EXERCISE REQUIREMENTS:
Starting at the line that contains "IC1 pin RST: n5 -> none" and ending at the line that contains "R3: 22k (+12V, n6) -> none", the lines below are to be given again exactly, with nothing added.

--- RECORDS FOR PROCESSING Enclosed Below ---

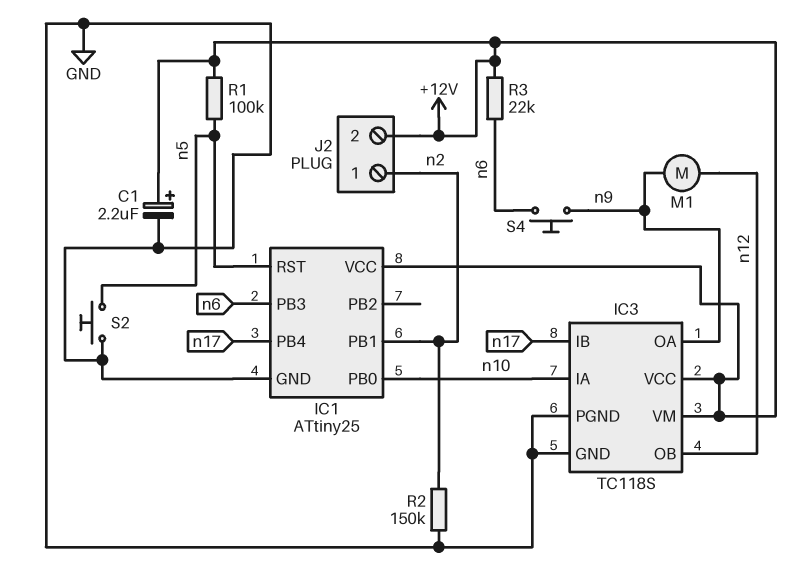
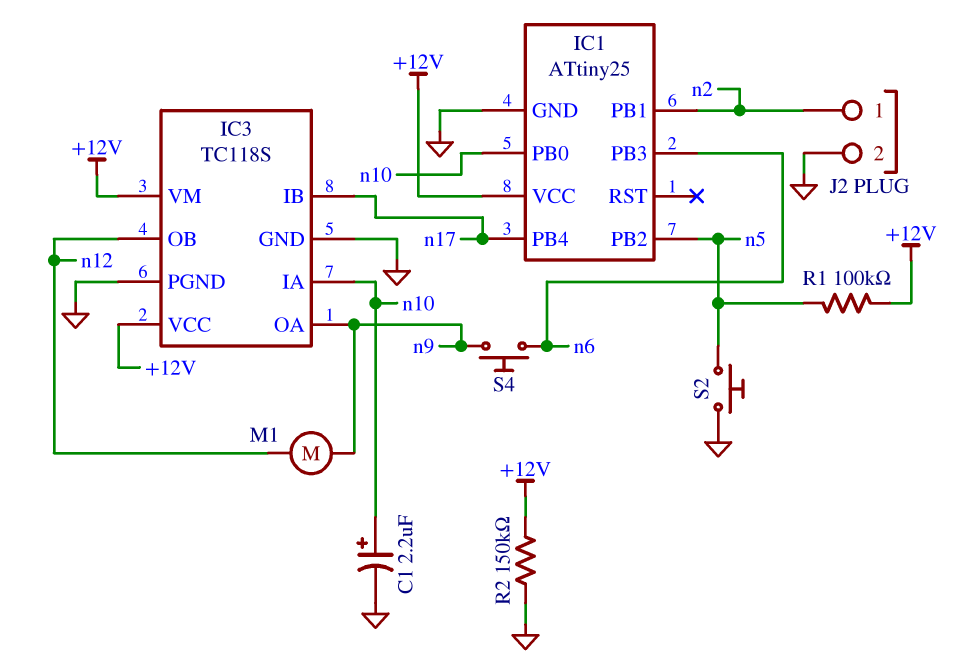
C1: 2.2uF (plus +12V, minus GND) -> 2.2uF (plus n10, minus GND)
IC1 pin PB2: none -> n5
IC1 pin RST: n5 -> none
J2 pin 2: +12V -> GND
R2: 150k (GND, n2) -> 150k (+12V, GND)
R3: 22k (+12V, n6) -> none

--- End of Enclosed RECORDS FOR PROCESSING ---
--- RECORDS FOR PROCESSING Enclosed Below ---

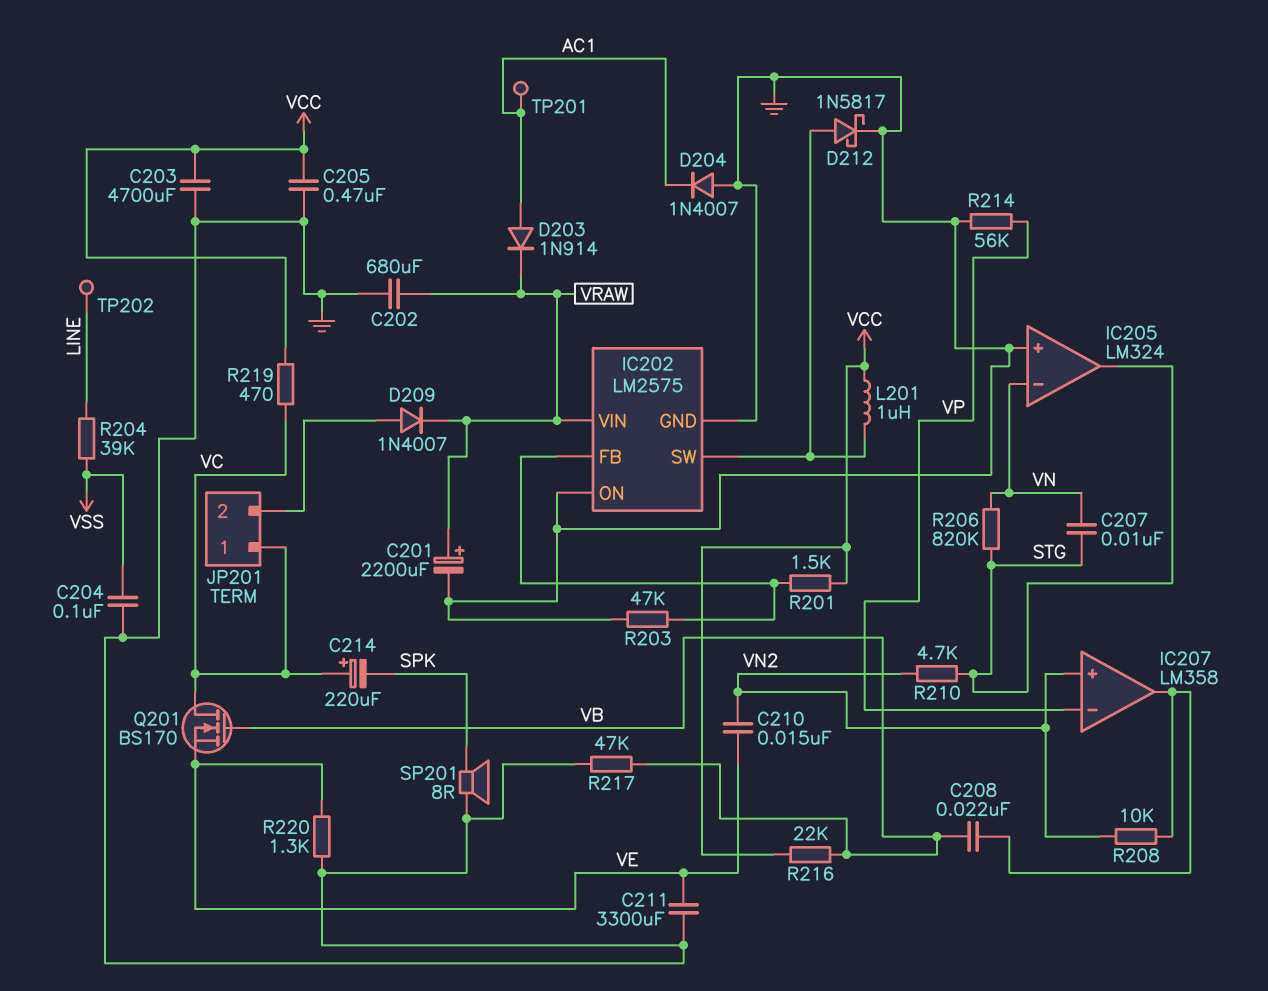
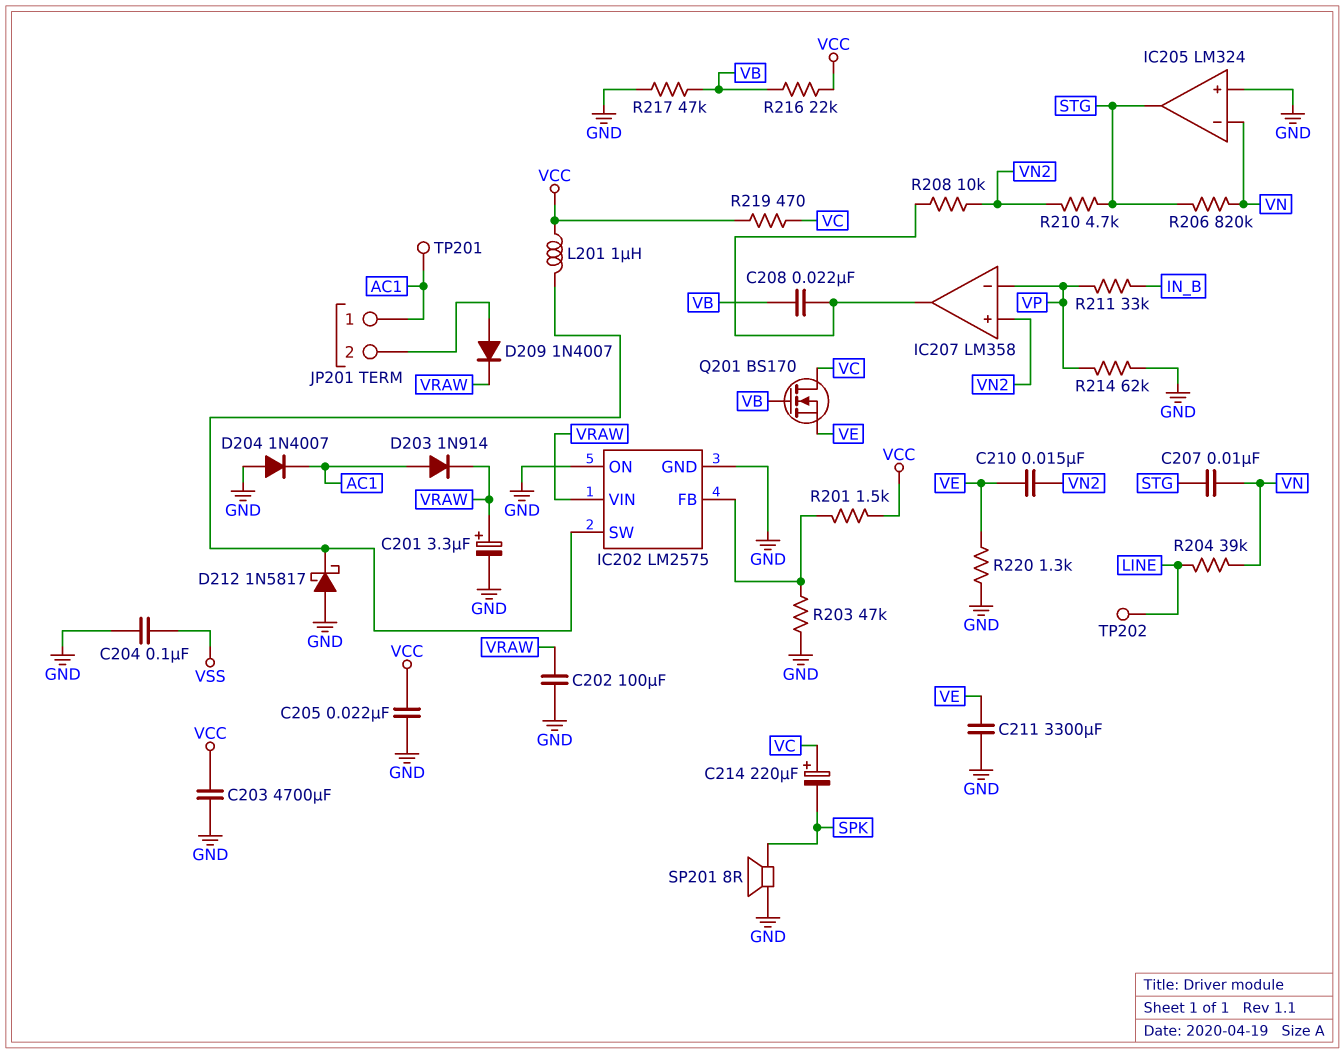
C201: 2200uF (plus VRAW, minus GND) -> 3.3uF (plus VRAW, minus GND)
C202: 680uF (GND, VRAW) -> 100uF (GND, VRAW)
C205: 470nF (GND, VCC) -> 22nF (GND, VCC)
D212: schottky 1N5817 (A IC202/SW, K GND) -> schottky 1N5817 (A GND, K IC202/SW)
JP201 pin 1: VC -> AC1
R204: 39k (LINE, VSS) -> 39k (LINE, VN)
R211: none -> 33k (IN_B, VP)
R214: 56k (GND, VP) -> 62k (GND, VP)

--- End of Enclosed RECORDS FOR PROCESSING ---
--- RECORDS FOR PROCESSING Enclosed Below ---

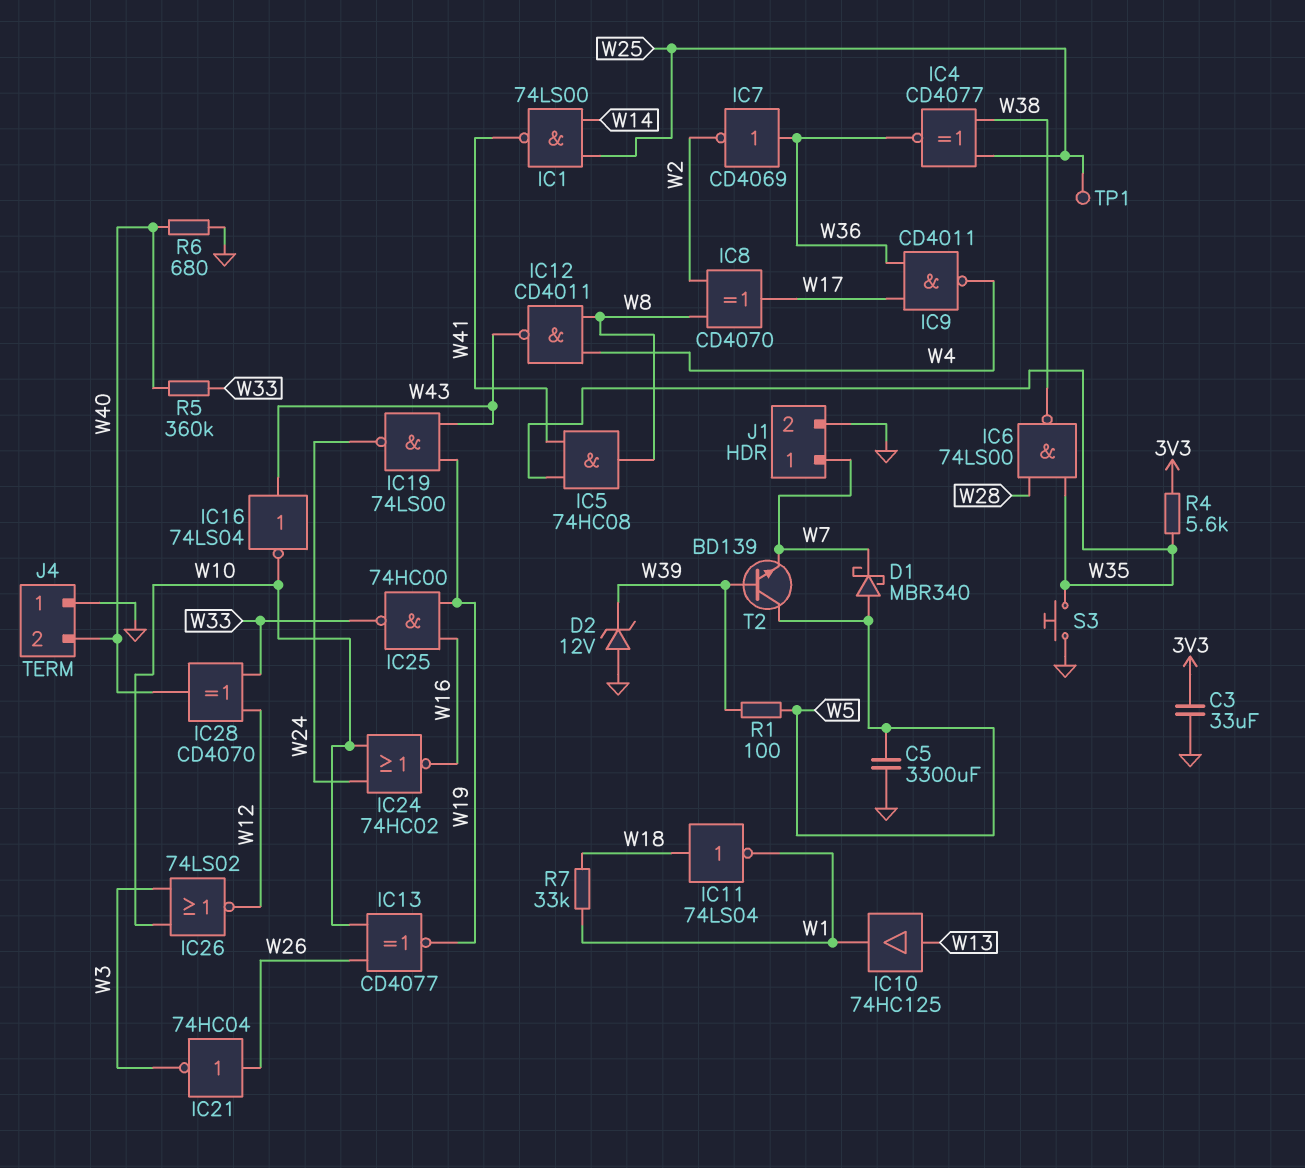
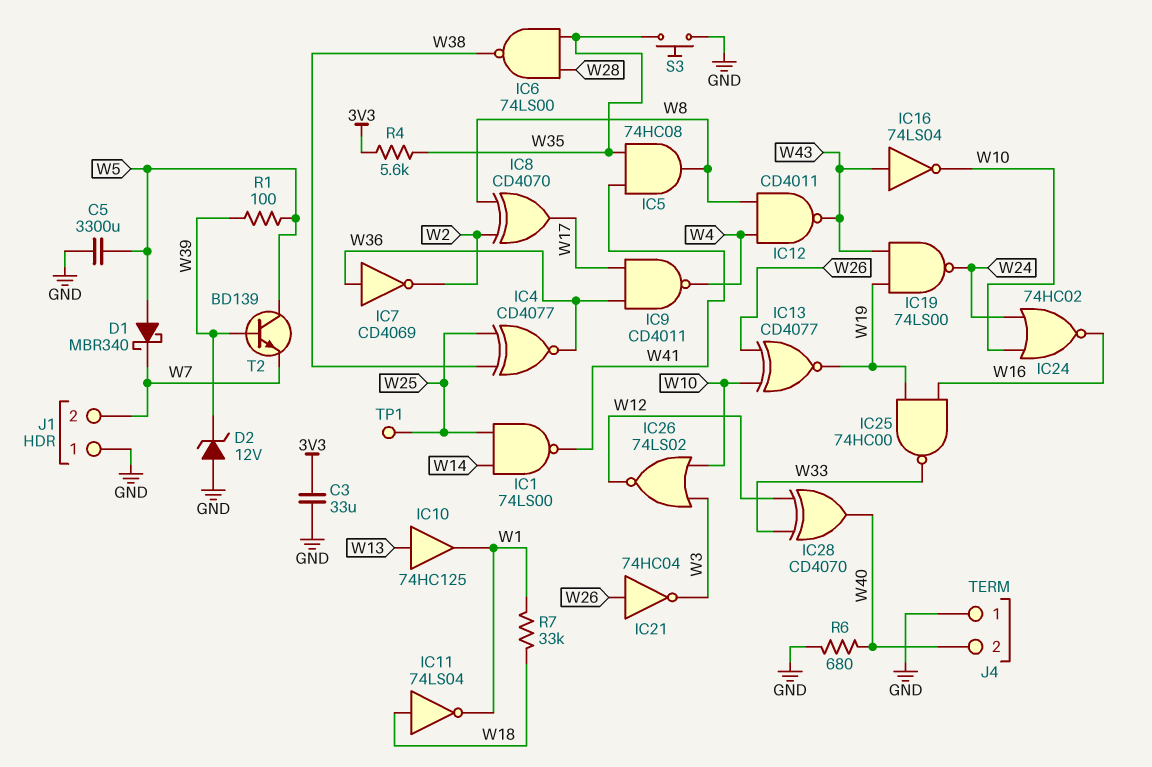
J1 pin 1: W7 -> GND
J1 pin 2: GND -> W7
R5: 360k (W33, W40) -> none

--- End of Enclosed RECORDS FOR PROCESSING ---

RESPONSE AREA:
IC1 pin RST: n5 -> none
J2 pin 2: +12V -> GND
R2: 150k (GND, n2) -> 150k (+12V, GND)
R3: 22k (+12V, n6) -> none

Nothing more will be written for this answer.